* How to complete this task
Among the entries below, count the lines containing the string "purple". Only the count is needed.

* Input
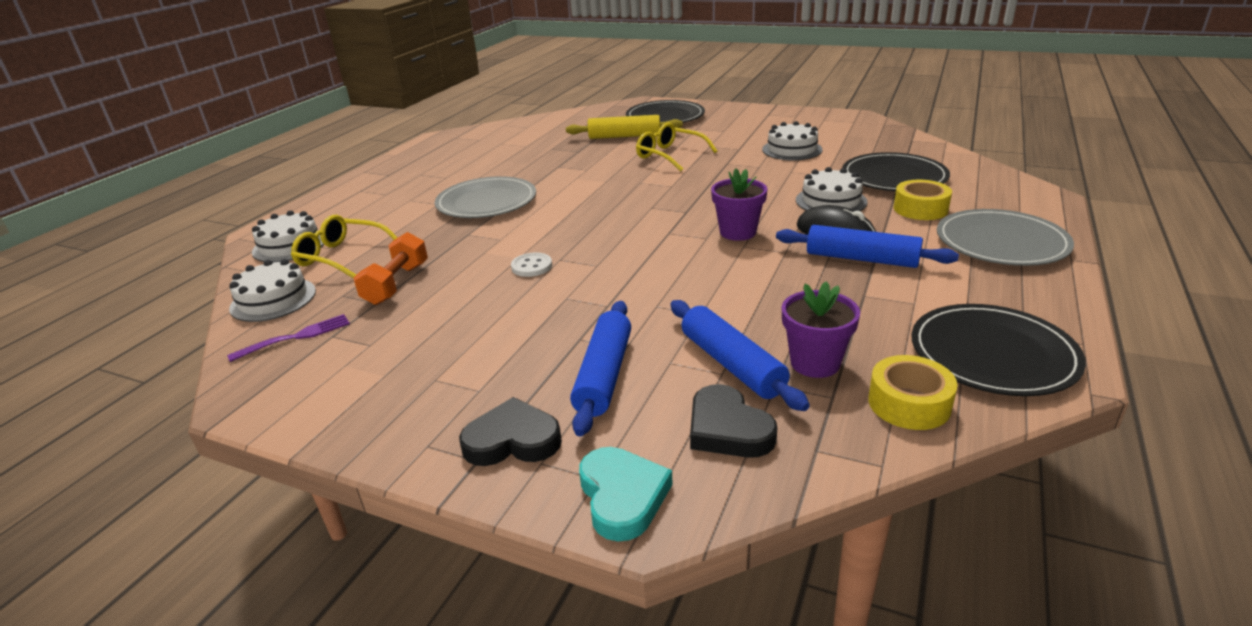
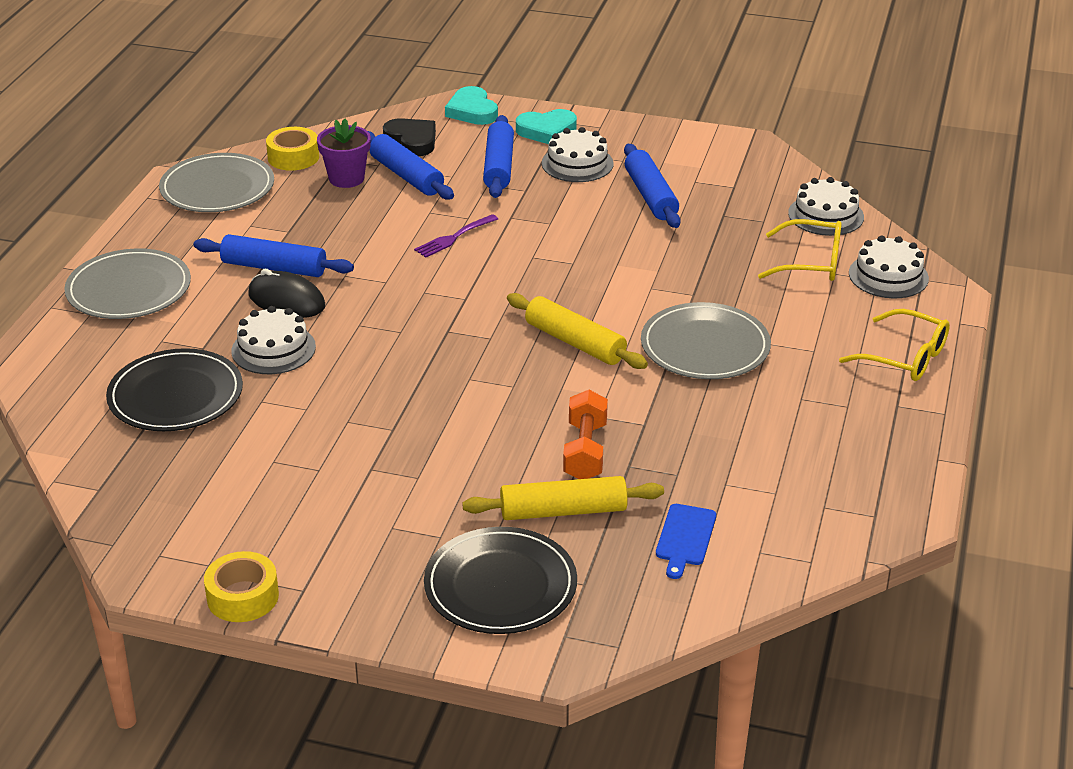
camera: 170 degrees right, 5 degrees up
purple fork [227,314,350,362] -> purple fork moved to [414,214,498,258]
orange dumbbell [354,232,428,305] -> orange dumbbell moved to [563,390,608,479]
black heart [459,397,562,466] -> turquoise heart [516,109,577,144]
white button [511,253,552,277] -> none
yellow glasses [636,122,717,171] -> yellow glasses moved to [839,309,950,381]
purple flower pot [711,168,767,241] -> none
white cake [762,121,823,160] -> white cake moved to [542,127,614,182]
yellow tape [893,180,952,220] -> yellow tape moved to [204,551,279,622]
black plate [912,304,1086,396] -> grey plate [159,153,274,212]
none -> yellow rolling pin [507,293,648,369]
none -> blue rolling pin [624,144,681,228]
none -> blue cutting board [656,504,716,579]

* Answer for the task
2